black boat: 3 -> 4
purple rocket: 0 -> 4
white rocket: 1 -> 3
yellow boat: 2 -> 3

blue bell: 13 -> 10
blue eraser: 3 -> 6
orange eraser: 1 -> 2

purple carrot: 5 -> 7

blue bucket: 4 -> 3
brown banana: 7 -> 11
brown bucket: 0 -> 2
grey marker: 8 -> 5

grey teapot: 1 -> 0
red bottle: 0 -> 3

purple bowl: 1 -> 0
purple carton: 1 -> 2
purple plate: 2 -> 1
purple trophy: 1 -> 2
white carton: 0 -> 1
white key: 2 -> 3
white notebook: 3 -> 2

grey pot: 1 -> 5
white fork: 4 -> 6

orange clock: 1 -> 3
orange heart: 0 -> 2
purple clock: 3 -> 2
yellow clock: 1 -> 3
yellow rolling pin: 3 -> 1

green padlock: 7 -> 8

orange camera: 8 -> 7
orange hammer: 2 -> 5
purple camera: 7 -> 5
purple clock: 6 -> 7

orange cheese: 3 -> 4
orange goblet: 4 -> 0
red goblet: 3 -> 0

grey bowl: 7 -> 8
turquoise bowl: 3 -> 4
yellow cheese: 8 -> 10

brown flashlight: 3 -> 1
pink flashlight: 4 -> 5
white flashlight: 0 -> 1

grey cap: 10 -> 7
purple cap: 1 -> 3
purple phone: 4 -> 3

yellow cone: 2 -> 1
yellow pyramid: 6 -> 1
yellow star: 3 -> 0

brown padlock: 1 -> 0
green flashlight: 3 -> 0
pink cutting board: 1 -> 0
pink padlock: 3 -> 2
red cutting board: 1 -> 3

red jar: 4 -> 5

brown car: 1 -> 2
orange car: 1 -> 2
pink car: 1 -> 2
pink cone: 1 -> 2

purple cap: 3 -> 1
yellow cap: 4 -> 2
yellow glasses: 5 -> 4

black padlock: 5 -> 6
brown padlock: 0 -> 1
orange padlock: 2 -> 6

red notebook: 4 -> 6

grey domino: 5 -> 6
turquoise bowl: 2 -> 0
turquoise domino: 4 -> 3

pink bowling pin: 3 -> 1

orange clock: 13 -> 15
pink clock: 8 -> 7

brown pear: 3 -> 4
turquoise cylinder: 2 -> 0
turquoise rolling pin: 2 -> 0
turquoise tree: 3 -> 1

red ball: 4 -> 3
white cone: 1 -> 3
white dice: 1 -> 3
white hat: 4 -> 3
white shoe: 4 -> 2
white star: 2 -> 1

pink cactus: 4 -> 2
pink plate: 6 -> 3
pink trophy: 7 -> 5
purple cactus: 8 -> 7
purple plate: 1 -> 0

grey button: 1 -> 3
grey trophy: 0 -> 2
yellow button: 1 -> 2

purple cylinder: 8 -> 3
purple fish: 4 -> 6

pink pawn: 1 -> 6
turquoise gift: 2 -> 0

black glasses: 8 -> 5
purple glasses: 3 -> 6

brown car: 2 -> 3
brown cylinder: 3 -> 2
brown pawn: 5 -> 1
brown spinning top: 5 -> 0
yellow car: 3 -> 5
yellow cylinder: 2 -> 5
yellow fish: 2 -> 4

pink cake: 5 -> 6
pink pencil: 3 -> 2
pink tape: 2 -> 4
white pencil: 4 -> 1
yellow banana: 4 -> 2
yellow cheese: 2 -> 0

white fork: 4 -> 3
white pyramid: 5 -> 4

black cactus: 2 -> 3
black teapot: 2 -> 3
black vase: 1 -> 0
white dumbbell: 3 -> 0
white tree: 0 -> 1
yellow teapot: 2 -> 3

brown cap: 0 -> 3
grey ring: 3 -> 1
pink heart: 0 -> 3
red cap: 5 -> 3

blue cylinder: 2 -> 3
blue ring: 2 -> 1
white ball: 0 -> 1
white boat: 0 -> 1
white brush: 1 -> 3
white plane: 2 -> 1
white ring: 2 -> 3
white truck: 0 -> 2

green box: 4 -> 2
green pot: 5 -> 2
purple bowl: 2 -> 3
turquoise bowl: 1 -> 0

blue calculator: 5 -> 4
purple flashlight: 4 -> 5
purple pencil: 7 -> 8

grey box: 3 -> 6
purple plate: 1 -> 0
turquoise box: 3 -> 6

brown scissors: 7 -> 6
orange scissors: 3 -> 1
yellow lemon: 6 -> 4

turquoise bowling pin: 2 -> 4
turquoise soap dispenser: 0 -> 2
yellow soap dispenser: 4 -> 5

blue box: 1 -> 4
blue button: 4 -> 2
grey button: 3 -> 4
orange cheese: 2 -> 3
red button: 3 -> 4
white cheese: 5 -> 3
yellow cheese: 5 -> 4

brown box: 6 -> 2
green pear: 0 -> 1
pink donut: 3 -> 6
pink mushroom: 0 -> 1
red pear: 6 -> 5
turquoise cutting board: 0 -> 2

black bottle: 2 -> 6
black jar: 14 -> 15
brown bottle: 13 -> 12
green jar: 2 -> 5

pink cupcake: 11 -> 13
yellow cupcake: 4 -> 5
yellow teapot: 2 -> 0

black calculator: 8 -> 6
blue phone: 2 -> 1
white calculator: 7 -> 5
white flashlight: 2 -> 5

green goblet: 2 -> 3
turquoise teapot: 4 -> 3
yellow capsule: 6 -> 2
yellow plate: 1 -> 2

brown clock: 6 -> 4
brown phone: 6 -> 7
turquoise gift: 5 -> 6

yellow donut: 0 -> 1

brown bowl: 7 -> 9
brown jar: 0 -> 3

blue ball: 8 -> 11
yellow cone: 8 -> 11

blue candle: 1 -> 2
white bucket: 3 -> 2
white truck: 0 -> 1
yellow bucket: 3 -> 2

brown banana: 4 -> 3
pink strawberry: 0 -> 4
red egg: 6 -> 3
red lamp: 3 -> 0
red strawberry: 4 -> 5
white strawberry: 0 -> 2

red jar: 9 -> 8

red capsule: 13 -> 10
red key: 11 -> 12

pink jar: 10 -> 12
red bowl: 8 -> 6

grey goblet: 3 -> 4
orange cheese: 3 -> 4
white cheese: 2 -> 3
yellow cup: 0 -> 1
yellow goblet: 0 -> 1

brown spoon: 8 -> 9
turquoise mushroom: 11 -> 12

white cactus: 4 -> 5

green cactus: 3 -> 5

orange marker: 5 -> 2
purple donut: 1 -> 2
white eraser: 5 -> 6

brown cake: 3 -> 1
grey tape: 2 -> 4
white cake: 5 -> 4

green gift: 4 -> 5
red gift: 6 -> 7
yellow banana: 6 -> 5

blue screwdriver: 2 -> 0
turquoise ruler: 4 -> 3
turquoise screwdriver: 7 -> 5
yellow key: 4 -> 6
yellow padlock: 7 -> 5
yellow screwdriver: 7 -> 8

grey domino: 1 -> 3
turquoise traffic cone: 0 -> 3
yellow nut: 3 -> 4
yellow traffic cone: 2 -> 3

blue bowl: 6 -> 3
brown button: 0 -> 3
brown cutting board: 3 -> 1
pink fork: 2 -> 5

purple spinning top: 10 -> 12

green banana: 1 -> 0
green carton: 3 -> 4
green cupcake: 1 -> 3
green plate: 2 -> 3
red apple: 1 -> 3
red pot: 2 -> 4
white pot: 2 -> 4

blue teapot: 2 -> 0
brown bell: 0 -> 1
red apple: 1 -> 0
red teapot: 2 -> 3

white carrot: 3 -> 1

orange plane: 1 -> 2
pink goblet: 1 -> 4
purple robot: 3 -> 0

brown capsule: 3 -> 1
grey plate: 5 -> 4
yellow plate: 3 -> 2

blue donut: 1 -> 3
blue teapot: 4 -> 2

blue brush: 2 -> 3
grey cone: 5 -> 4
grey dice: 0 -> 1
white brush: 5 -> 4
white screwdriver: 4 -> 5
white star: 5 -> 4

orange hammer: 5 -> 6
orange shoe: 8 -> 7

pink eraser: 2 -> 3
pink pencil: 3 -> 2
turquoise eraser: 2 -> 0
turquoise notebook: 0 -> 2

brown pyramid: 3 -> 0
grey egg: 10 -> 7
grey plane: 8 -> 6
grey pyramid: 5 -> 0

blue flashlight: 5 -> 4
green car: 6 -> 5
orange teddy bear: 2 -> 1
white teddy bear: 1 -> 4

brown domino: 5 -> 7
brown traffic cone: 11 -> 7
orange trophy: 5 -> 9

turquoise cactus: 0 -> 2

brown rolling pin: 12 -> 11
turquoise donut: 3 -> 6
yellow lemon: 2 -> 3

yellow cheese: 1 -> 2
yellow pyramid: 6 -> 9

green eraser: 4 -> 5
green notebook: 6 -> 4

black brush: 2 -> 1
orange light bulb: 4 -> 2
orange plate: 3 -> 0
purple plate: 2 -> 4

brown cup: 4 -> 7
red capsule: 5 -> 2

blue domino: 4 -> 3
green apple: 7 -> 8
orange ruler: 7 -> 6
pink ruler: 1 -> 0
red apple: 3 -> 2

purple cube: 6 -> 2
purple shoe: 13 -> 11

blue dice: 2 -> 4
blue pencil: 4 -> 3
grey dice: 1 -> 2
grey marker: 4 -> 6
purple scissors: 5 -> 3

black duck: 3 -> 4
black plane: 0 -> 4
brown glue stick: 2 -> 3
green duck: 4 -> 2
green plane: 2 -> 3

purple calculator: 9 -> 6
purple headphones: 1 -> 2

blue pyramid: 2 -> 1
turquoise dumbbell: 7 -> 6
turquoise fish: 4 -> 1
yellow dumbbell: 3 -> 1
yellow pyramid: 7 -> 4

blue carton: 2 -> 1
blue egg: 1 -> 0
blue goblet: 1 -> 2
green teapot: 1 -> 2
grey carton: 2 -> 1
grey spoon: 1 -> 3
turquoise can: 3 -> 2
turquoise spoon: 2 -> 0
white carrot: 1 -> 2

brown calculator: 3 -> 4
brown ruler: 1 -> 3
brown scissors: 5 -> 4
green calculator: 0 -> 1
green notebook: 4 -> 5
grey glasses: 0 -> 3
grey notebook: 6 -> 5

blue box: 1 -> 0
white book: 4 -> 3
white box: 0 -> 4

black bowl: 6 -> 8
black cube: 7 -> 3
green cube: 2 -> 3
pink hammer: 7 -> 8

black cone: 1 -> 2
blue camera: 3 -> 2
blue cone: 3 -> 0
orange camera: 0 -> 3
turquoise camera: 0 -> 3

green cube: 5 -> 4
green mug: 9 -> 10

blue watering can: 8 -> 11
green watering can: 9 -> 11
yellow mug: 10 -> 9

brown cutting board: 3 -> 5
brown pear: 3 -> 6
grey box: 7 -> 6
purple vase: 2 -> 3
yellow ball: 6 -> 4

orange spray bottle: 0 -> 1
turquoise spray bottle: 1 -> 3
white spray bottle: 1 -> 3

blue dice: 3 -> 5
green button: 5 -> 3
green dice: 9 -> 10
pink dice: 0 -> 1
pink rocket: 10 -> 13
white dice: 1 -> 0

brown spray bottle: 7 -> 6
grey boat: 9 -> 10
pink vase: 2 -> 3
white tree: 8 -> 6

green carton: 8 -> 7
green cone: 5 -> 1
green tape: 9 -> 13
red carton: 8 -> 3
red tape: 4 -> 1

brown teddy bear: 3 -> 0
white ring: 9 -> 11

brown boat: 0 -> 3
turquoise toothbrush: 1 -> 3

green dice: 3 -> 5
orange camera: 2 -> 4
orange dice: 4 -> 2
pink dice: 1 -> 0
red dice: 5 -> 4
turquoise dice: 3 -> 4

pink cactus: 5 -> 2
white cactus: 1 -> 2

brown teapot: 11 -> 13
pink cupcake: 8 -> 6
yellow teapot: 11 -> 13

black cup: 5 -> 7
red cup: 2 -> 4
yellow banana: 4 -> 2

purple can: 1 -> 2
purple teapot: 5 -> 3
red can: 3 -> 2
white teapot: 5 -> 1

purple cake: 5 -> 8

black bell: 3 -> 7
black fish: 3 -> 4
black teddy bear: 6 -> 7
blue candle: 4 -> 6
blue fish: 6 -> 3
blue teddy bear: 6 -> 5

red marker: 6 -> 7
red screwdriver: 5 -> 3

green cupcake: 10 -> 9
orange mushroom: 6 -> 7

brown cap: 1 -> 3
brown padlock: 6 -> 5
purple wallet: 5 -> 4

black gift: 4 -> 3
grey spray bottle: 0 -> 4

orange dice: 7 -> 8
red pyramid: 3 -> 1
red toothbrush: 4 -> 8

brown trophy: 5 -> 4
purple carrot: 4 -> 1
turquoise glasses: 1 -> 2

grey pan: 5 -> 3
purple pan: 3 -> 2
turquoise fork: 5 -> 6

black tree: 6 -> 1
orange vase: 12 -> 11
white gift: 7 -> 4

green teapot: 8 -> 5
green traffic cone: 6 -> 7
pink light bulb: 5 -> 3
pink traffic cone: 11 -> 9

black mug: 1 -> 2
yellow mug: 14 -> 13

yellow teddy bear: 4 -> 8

*Exercise prompt*.
After identifying the lines above that contain "calculator", copy each one.

*Solution to the exercise*.
blue calculator: 5 -> 4
black calculator: 8 -> 6
white calculator: 7 -> 5
purple calculator: 9 -> 6
brown calculator: 3 -> 4
green calculator: 0 -> 1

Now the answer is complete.